Change detection outputs:
★ ★ ★

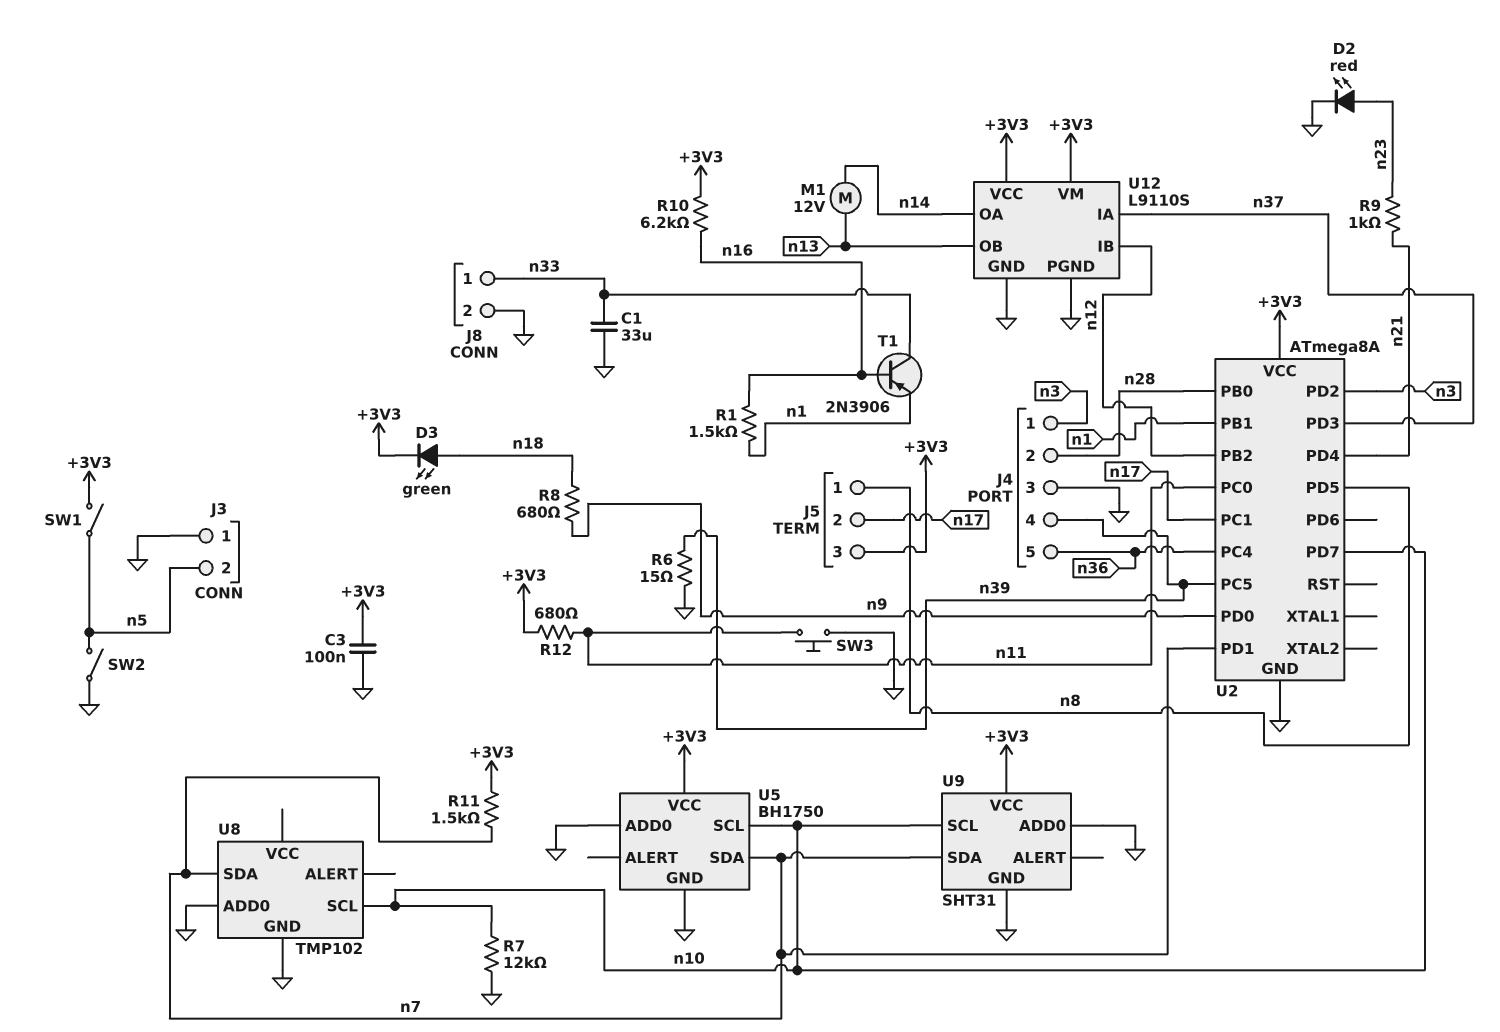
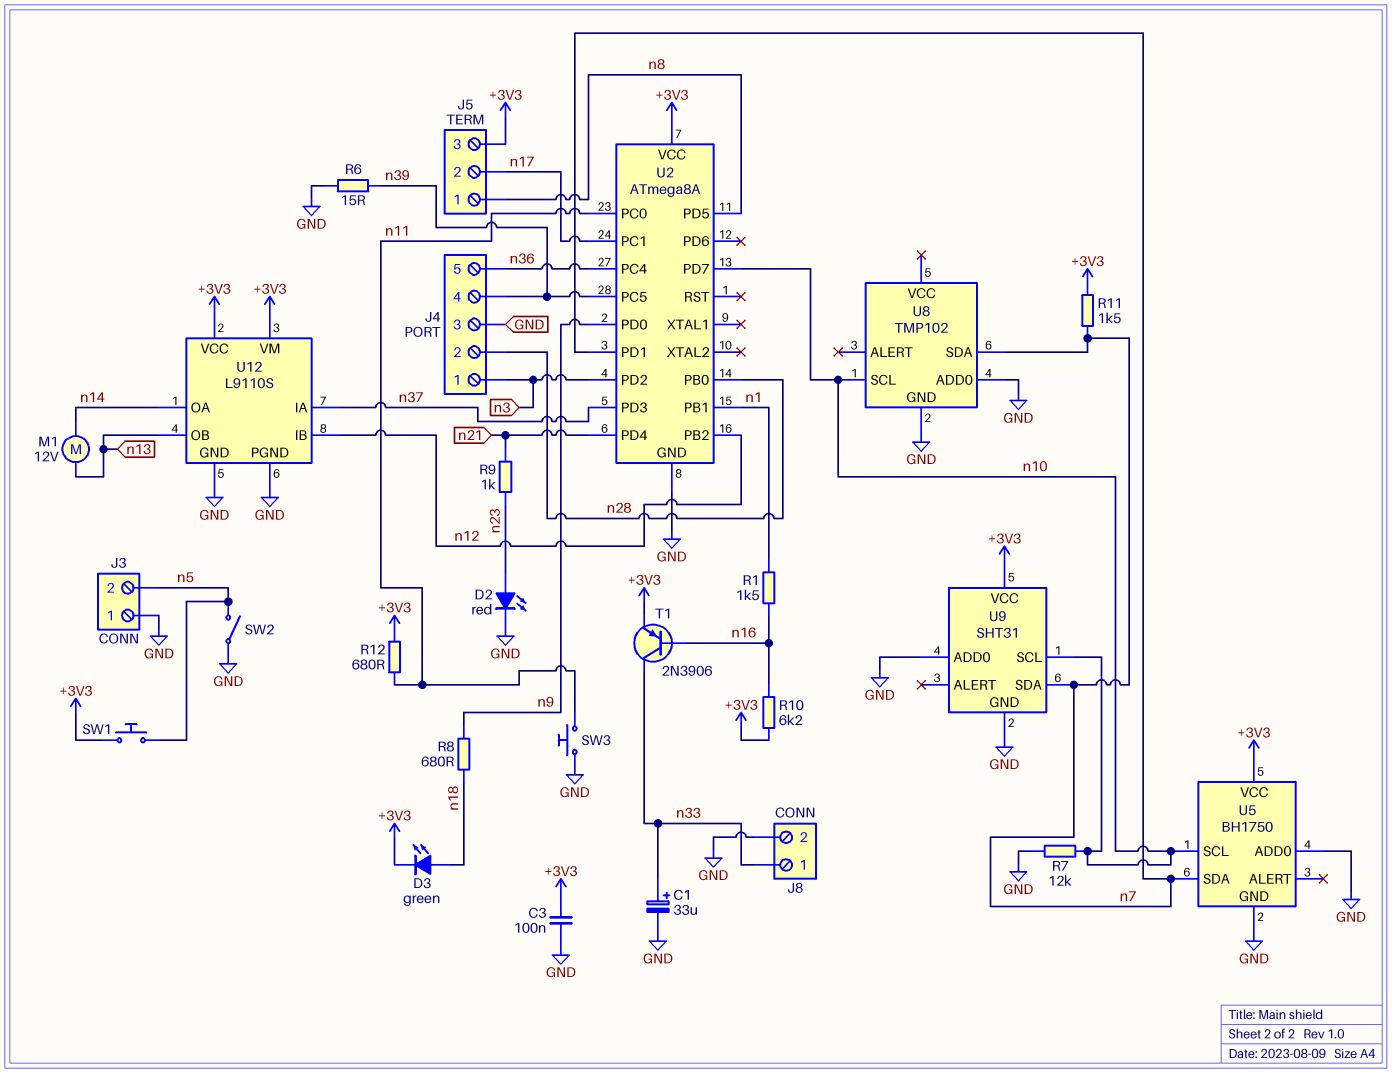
C1: 33uF (GND, n33) -> 33uF (plus n33, minus GND)
SW1: switch (+3V3, n5) -> button (+3V3, n5)
T1: PNP 2N3906 (B n16, C n33, E n1) -> PNP 2N3906 (B n16, C n33, E +3V3)

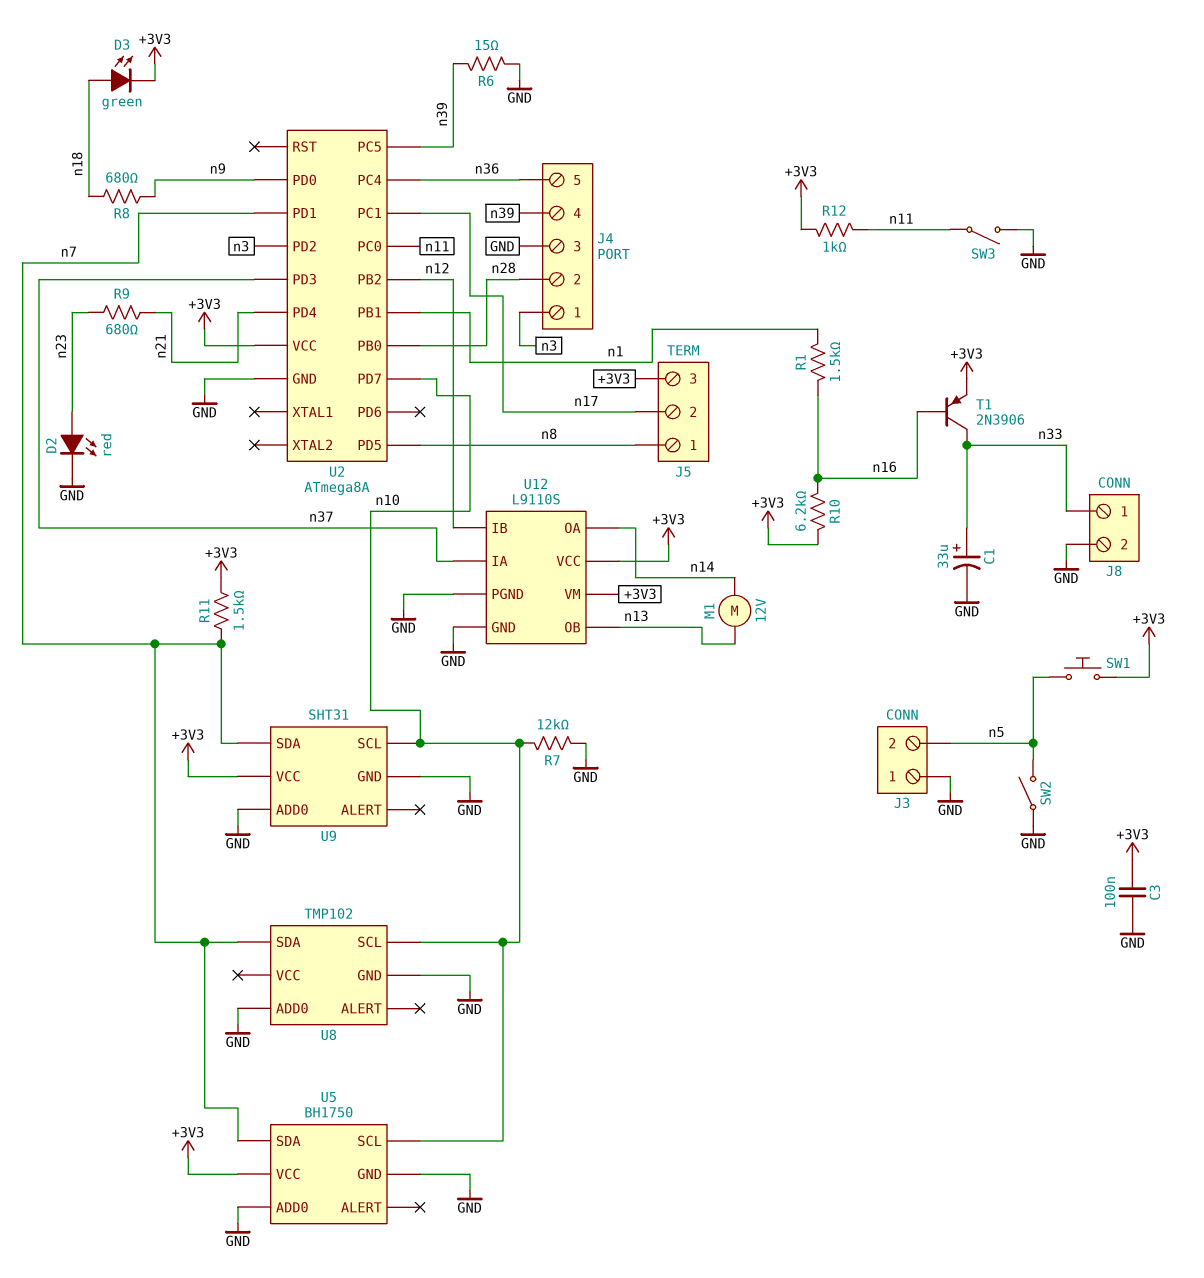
R9: 1k (n21, n23) -> 680 (n21, n23)
R12: 680 (+3V3, n11) -> 1k (+3V3, n11)
SW3: button (GND, n11) -> switch (GND, n11)

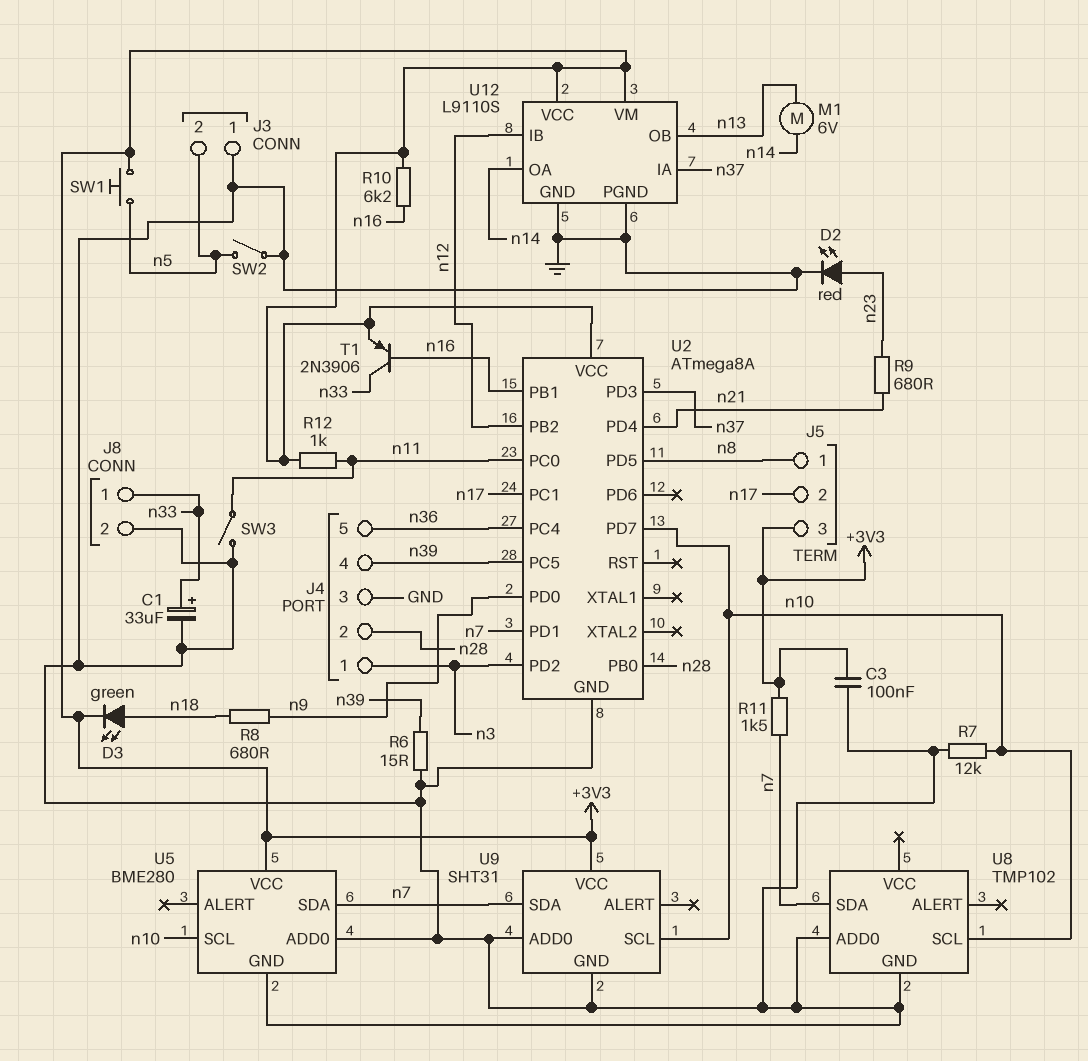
M1: motor 12V (n13, n14) -> motor 6V (n13, n14)
R1: 1.5k (n1, n16) -> none
U2 pin PB1: n1 -> n16
U5: BH1750 -> BME280

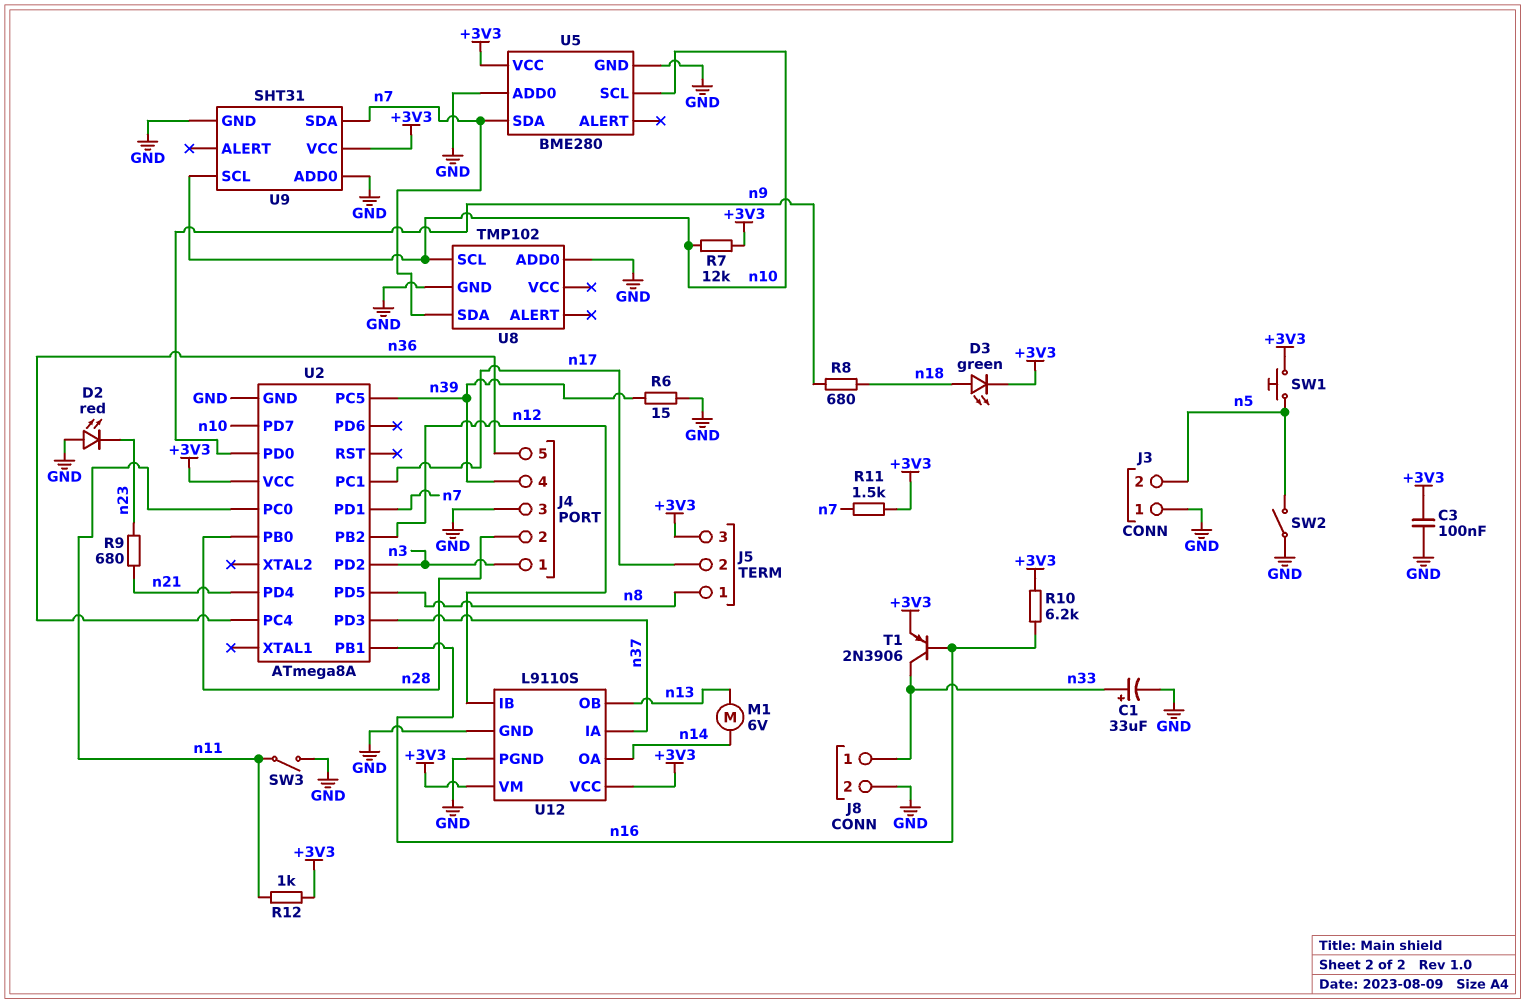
D2: LED red (A n23, K GND) -> LED red (A GND, K n23)
R7: 12k (GND, n10) -> 12k (+3V3, n10)

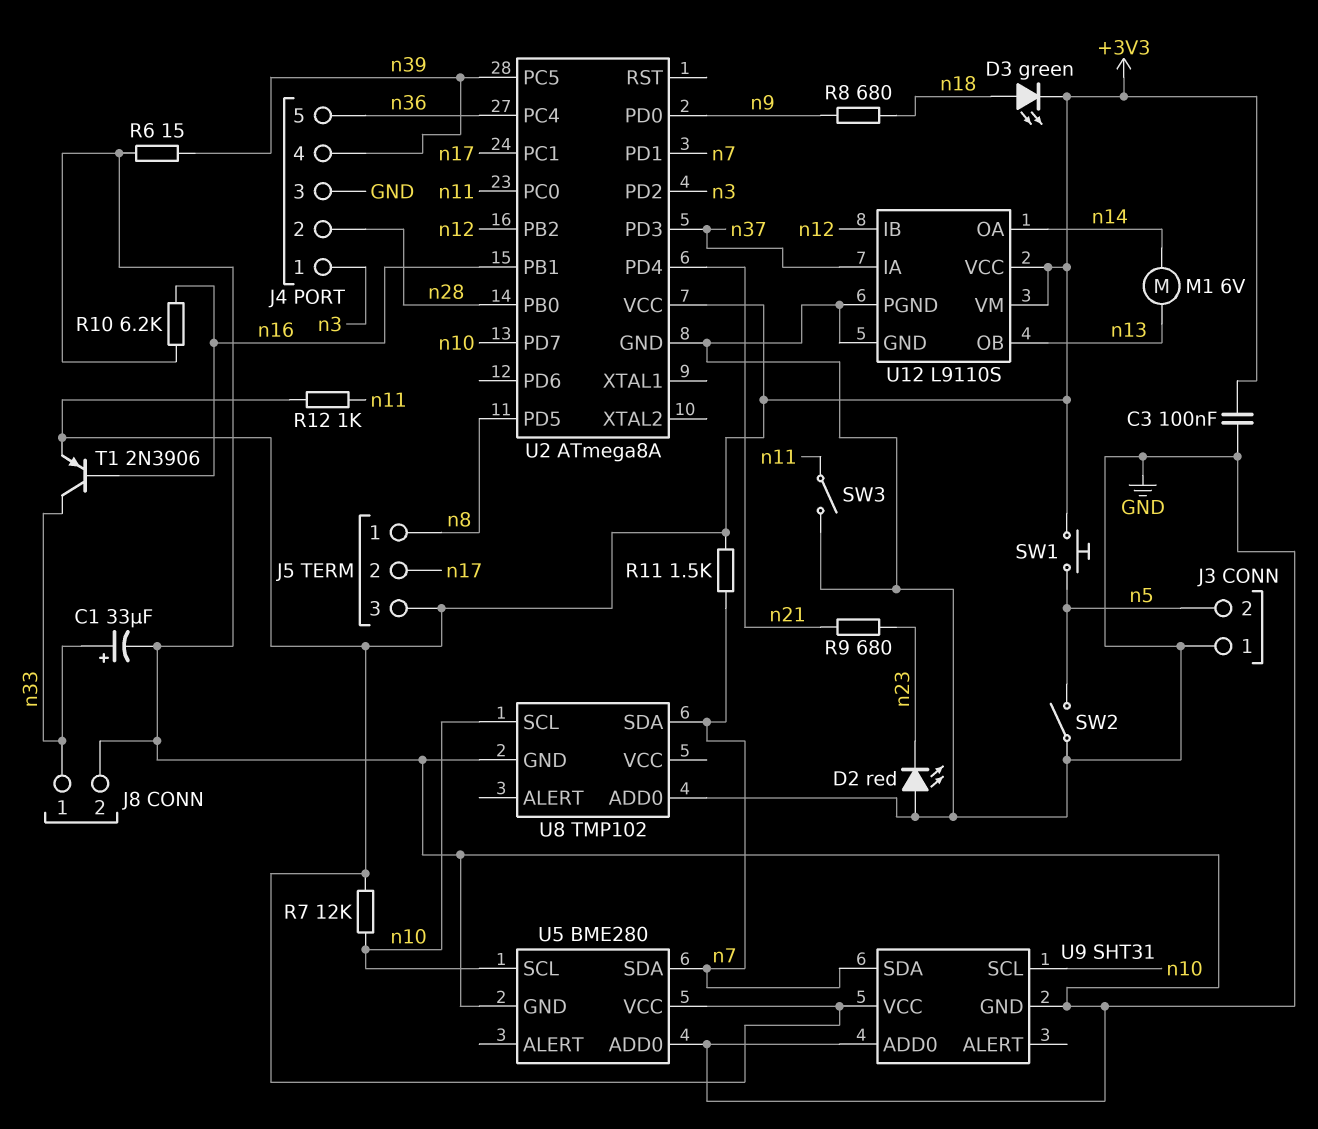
R10: 6.2k (+3V3, n16) -> 6.2k (GND, n16)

★ ★ ★

WHAT IS NEEDED => In the entries above, tally the lines that include the string "button". Give the figure only.

ANSWER SPACE => 2